Records from a collection:
------------

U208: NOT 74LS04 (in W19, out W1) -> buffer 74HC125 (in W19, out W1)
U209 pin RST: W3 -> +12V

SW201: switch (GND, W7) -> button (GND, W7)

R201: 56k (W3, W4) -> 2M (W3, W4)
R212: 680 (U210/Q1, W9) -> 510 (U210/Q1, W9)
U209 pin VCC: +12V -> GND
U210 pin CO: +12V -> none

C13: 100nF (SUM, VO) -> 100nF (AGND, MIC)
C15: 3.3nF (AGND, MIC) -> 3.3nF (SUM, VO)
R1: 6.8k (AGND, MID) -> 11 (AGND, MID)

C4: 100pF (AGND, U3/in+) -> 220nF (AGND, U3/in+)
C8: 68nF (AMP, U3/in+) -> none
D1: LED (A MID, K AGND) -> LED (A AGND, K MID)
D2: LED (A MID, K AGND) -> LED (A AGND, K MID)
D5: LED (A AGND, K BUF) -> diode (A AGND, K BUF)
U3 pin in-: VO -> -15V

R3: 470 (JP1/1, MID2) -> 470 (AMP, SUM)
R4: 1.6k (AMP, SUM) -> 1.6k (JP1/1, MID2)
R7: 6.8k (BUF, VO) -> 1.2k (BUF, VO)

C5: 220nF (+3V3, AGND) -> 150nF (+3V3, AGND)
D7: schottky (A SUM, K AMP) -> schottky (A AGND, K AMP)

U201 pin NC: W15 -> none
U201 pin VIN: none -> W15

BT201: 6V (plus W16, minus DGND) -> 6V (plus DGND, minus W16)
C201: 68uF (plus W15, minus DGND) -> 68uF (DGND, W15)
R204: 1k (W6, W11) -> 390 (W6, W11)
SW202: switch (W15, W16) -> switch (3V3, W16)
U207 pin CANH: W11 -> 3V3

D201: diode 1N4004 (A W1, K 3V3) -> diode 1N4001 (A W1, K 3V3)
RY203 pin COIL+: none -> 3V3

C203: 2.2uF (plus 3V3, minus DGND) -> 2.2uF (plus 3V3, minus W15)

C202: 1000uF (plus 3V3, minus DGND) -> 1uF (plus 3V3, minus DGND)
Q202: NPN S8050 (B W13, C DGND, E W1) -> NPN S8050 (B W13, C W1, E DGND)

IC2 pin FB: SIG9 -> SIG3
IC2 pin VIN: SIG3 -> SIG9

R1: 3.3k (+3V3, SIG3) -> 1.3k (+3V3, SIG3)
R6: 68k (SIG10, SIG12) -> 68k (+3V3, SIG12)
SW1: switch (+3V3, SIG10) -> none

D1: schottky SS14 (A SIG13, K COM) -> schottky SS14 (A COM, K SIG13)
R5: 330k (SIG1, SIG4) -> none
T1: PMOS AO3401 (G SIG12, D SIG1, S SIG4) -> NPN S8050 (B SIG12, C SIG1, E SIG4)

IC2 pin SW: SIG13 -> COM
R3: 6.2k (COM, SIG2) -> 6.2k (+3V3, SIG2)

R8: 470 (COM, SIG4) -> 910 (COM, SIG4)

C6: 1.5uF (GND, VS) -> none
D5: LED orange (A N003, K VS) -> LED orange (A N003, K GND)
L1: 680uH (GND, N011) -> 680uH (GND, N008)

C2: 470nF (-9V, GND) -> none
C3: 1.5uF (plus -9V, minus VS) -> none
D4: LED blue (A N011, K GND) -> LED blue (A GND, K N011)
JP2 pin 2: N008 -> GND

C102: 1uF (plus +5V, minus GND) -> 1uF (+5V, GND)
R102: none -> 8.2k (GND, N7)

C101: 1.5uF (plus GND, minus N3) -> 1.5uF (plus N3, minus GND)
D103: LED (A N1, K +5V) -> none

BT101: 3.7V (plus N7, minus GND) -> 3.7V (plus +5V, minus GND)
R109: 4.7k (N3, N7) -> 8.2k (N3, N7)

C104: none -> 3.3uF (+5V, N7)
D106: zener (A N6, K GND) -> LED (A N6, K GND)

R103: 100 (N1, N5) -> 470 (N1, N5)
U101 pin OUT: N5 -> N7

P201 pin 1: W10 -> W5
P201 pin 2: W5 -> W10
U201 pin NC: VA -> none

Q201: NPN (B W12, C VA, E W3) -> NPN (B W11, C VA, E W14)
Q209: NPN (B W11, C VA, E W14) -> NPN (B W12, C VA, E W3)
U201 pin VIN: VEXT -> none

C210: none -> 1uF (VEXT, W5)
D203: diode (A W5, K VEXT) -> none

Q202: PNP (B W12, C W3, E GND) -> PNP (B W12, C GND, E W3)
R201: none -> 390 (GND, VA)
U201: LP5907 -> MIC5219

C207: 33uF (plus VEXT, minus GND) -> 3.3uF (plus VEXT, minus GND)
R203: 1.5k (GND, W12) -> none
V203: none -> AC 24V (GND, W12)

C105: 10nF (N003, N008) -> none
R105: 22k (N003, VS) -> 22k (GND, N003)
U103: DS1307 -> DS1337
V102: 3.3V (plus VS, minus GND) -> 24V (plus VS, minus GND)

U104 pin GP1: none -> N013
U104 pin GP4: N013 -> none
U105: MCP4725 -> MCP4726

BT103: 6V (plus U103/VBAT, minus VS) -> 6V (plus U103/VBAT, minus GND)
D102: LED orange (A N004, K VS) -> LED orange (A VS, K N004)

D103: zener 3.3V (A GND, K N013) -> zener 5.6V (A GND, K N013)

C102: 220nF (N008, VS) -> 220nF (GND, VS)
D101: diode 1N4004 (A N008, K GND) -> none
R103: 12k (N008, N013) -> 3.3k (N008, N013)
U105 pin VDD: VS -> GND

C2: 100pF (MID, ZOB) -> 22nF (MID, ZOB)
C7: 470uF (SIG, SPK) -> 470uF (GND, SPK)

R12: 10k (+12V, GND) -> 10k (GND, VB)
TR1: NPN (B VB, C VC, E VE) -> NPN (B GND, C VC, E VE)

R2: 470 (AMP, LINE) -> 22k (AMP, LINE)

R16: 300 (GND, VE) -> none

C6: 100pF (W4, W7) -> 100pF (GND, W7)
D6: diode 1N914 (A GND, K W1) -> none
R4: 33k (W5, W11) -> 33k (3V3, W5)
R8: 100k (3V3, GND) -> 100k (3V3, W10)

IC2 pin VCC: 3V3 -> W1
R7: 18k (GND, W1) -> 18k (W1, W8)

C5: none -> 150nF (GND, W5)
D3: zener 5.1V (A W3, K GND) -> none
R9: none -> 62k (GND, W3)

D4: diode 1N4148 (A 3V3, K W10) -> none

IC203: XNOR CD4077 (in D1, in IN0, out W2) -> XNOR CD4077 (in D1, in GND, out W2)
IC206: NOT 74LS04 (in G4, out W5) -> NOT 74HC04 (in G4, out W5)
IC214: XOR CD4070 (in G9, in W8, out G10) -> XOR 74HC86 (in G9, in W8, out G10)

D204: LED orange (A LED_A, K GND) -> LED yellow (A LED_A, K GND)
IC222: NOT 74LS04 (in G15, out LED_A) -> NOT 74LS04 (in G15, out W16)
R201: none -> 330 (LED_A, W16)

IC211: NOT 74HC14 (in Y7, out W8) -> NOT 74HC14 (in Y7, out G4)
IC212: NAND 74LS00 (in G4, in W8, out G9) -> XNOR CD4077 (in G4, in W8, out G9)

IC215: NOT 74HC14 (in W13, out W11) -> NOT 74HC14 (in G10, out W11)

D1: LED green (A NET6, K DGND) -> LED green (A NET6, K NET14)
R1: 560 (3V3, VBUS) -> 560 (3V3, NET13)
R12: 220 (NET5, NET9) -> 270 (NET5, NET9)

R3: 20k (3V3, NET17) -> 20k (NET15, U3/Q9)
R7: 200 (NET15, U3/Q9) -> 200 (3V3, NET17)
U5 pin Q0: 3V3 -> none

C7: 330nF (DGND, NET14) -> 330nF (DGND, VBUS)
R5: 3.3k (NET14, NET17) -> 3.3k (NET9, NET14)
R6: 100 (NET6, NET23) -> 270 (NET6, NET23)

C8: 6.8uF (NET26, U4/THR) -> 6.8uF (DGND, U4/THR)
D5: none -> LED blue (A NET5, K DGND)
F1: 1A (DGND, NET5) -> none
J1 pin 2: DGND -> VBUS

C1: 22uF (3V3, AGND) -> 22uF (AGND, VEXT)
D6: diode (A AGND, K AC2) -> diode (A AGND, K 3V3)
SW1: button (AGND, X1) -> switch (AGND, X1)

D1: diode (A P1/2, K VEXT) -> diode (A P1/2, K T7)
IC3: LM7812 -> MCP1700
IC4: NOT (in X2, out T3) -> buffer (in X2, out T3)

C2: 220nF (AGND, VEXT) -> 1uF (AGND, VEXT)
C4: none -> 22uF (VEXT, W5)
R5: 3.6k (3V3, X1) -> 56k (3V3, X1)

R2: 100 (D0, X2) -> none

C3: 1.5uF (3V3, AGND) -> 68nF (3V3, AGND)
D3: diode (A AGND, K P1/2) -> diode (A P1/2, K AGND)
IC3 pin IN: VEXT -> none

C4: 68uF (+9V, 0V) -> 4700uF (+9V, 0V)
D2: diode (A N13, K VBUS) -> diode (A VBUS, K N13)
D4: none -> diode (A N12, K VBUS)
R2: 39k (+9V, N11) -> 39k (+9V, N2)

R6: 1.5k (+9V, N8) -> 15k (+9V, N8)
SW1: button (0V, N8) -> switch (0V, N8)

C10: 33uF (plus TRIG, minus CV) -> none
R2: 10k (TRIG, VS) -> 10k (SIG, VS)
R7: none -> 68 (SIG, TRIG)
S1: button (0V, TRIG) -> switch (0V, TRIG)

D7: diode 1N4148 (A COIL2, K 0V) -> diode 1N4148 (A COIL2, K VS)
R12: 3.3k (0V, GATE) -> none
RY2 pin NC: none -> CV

------------

Task prompt
Would you retype the lines above from the one with "C15: 3.3nF (AGND, MIC) -> 3.3nF (SUM, VO)" down to the one with "U207 pin CANH: W11 -> 3V3", word for word, both ends included and no other lines?

Answer to the exercise
C15: 3.3nF (AGND, MIC) -> 3.3nF (SUM, VO)
R1: 6.8k (AGND, MID) -> 11 (AGND, MID)

C4: 100pF (AGND, U3/in+) -> 220nF (AGND, U3/in+)
C8: 68nF (AMP, U3/in+) -> none
D1: LED (A MID, K AGND) -> LED (A AGND, K MID)
D2: LED (A MID, K AGND) -> LED (A AGND, K MID)
D5: LED (A AGND, K BUF) -> diode (A AGND, K BUF)
U3 pin in-: VO -> -15V

R3: 470 (JP1/1, MID2) -> 470 (AMP, SUM)
R4: 1.6k (AMP, SUM) -> 1.6k (JP1/1, MID2)
R7: 6.8k (BUF, VO) -> 1.2k (BUF, VO)

C5: 220nF (+3V3, AGND) -> 150nF (+3V3, AGND)
D7: schottky (A SUM, K AMP) -> schottky (A AGND, K AMP)

U201 pin NC: W15 -> none
U201 pin VIN: none -> W15

BT201: 6V (plus W16, minus DGND) -> 6V (plus DGND, minus W16)
C201: 68uF (plus W15, minus DGND) -> 68uF (DGND, W15)
R204: 1k (W6, W11) -> 390 (W6, W11)
SW202: switch (W15, W16) -> switch (3V3, W16)
U207 pin CANH: W11 -> 3V3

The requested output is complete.